Object boundary polygons:
___

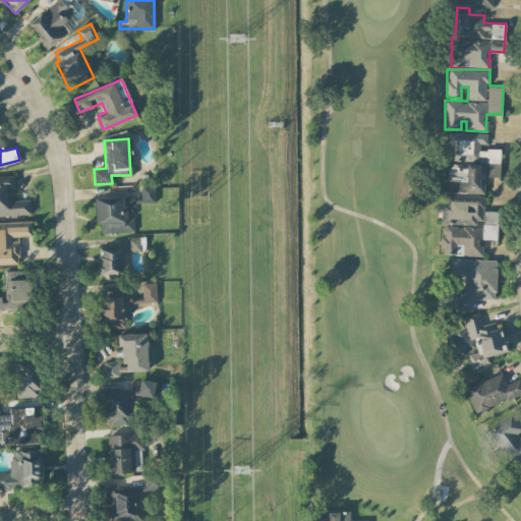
[(0,215),(31,214),(30,198),(7,199),(7,188),(14,187),(14,175),(0,175),(0,215)]
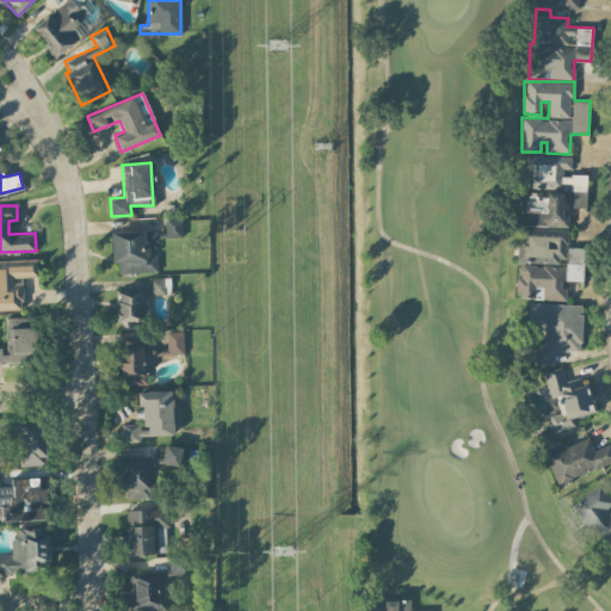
[(158,272),(156,254),(152,254),(152,238),(181,238),(181,217),(166,217),(166,230),(112,230),(112,263),(117,263),(118,272),(158,272)]
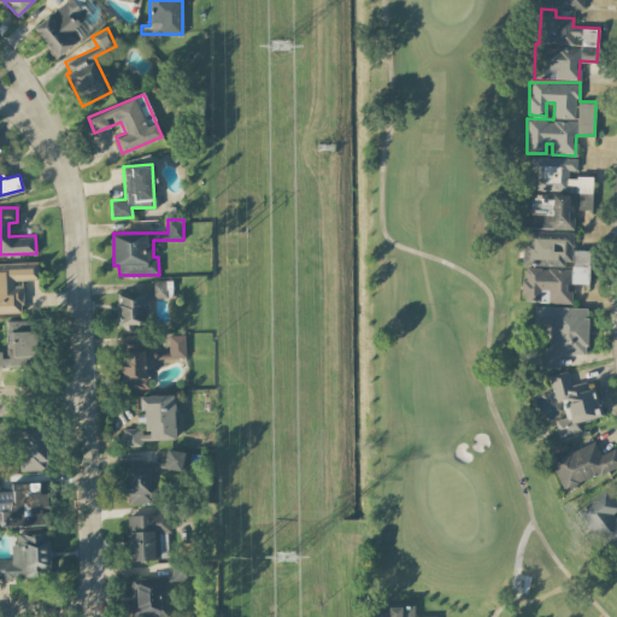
[(523,265),(522,300),(571,303),(573,285),(588,285),(589,250),(573,248),(574,231),(524,229),(523,265)]
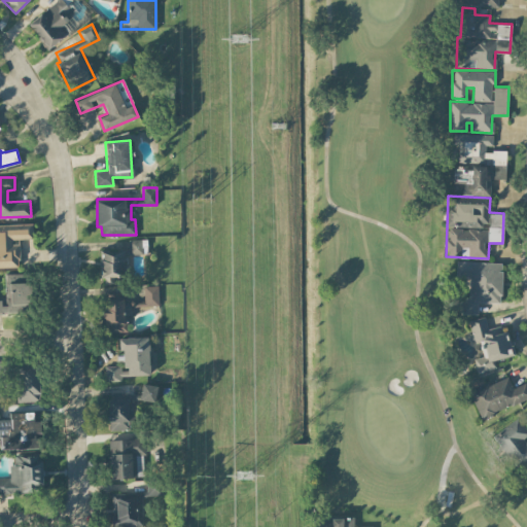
[(0,267),(20,267),(19,240),(33,240),(32,222),(0,223),(0,267)]
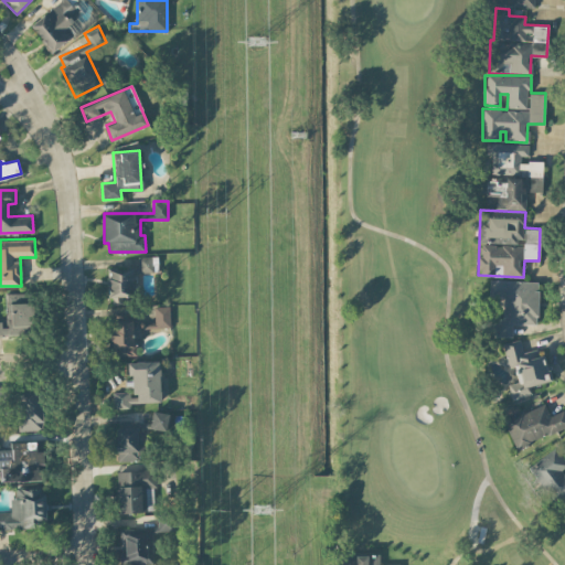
[(138,256),(138,272),(156,270),(155,256),(138,256)]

___

▶ _EXERCISE REQUIREMENTS_
With the pictures excluded, the line containing "[(0,267),(20,267),(19,240),(33,240),(32,222),(0,223),(0,267)]" and every line after it through the end of the data above are to be transcribed exactly, and nothing more.

▶ _EXPECTED ANSWER_
[(0,267),(20,267),(19,240),(33,240),(32,222),(0,223),(0,267)]
[(138,256),(138,272),(156,270),(155,256),(138,256)]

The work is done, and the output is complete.